=== Data ===
┄┄┄┄┄┄┄┄┄┄
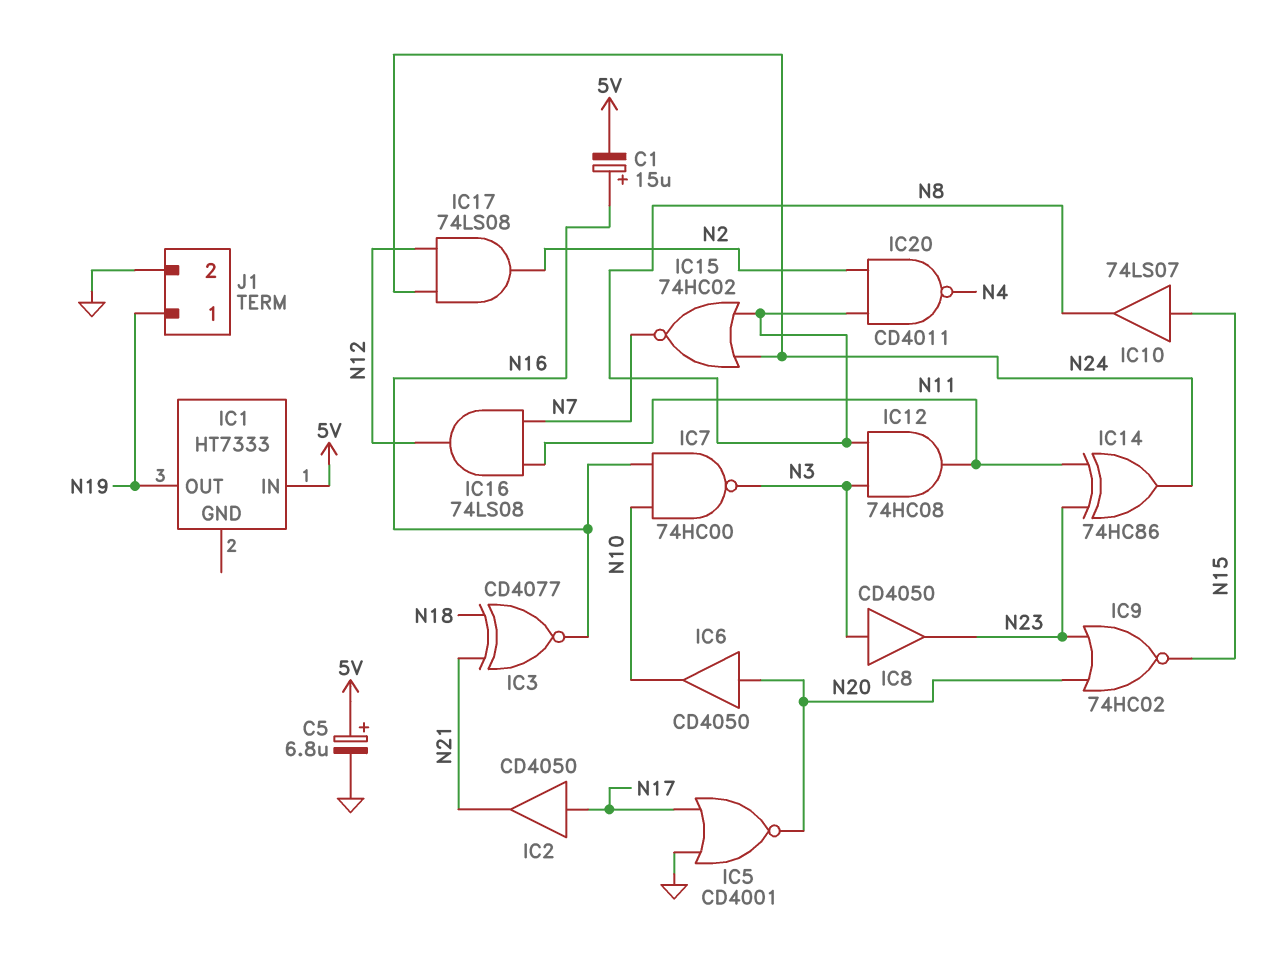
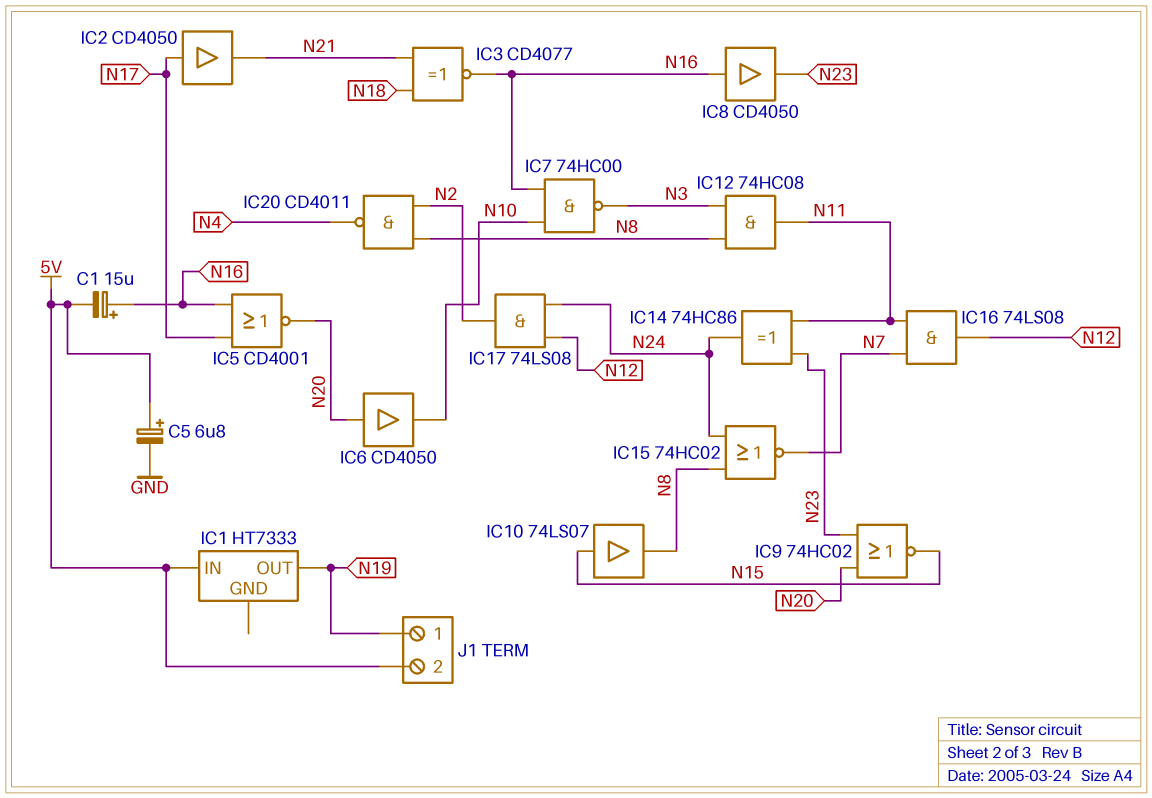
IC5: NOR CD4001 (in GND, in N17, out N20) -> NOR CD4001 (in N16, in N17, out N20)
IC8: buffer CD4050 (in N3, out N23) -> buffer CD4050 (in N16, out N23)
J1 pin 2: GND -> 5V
┄┄┄┄┄┄┄┄┄┄
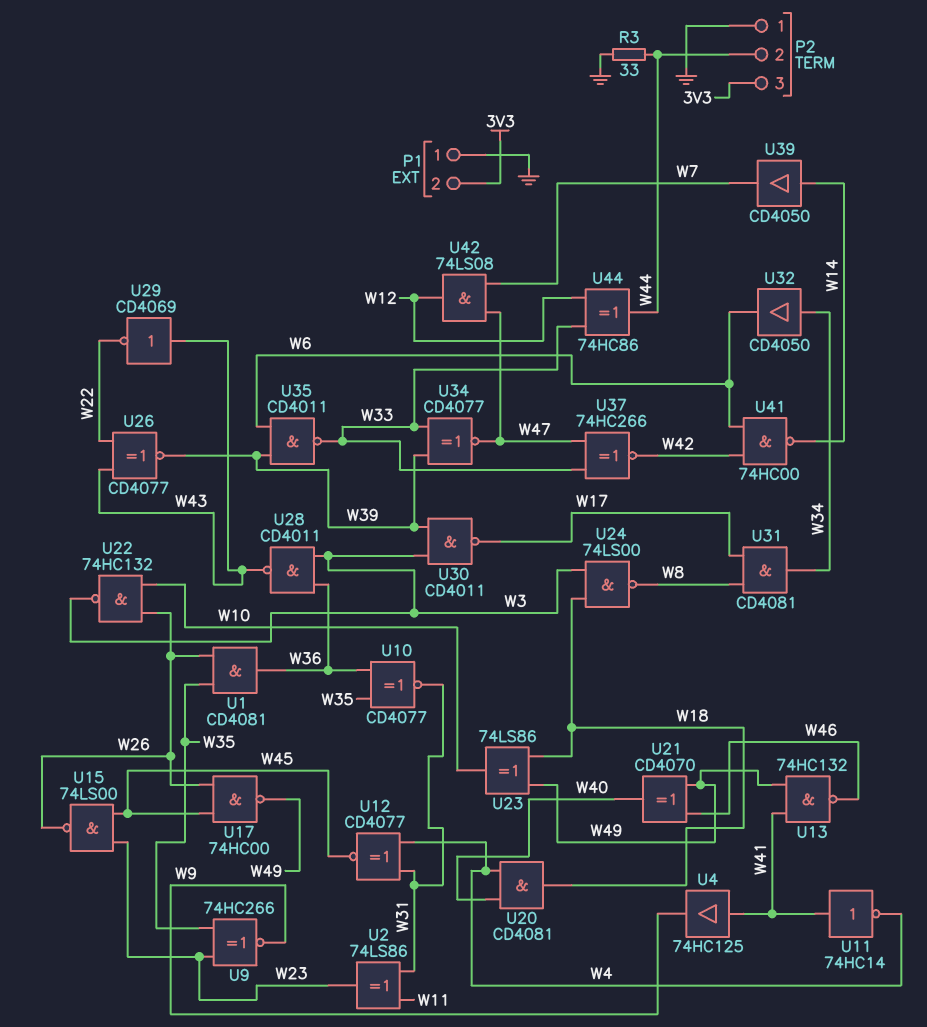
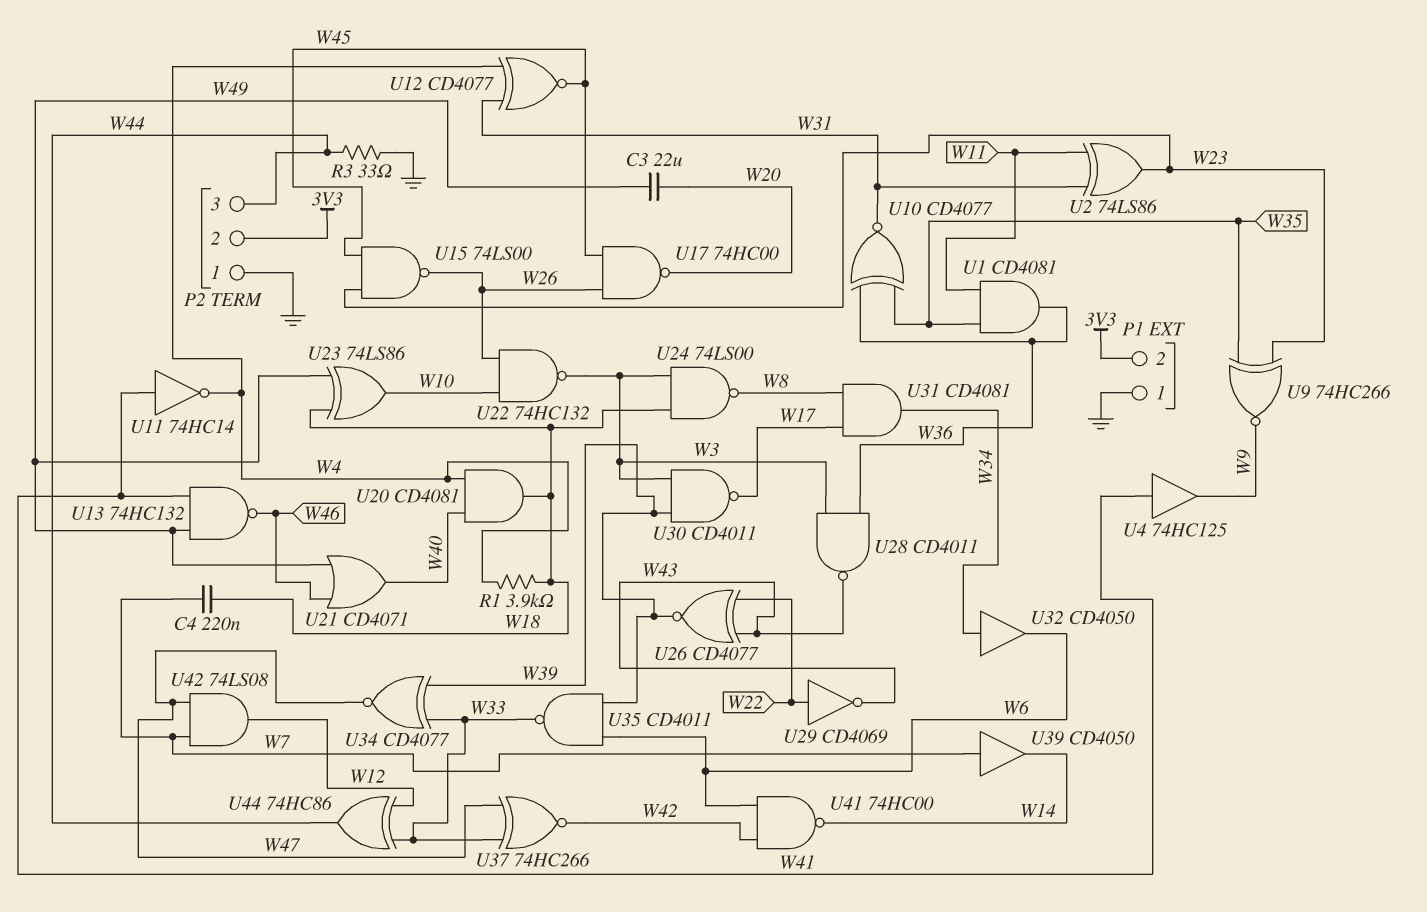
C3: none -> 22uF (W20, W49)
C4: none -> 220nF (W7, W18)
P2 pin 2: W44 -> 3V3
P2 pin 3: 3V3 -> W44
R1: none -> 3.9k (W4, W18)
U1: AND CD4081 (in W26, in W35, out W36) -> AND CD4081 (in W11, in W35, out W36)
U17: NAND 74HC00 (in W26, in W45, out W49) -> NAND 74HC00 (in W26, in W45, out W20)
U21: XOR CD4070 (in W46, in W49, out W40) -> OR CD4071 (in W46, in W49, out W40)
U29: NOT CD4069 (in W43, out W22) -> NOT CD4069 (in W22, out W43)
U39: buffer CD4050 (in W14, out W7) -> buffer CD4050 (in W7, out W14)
┄┄┄┄┄┄┄┄┄┄
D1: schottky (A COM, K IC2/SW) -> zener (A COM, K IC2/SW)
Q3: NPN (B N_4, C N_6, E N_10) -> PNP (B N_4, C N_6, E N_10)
┄┄┄┄┄┄┄┄┄┄
=== Problem ===
Using the entries above, give again exactly the lines from the line holding "C4: none -> 220nF (W7, W18)" through the line holding "U39: buffer CD4050". Include both end lines and nothing else.

=== Task result ===
C4: none -> 220nF (W7, W18)
P2 pin 2: W44 -> 3V3
P2 pin 3: 3V3 -> W44
R1: none -> 3.9k (W4, W18)
U1: AND CD4081 (in W26, in W35, out W36) -> AND CD4081 (in W11, in W35, out W36)
U17: NAND 74HC00 (in W26, in W45, out W49) -> NAND 74HC00 (in W26, in W45, out W20)
U21: XOR CD4070 (in W46, in W49, out W40) -> OR CD4071 (in W46, in W49, out W40)
U29: NOT CD4069 (in W43, out W22) -> NOT CD4069 (in W22, out W43)
U39: buffer CD4050 (in W14, out W7) -> buffer CD4050 (in W7, out W14)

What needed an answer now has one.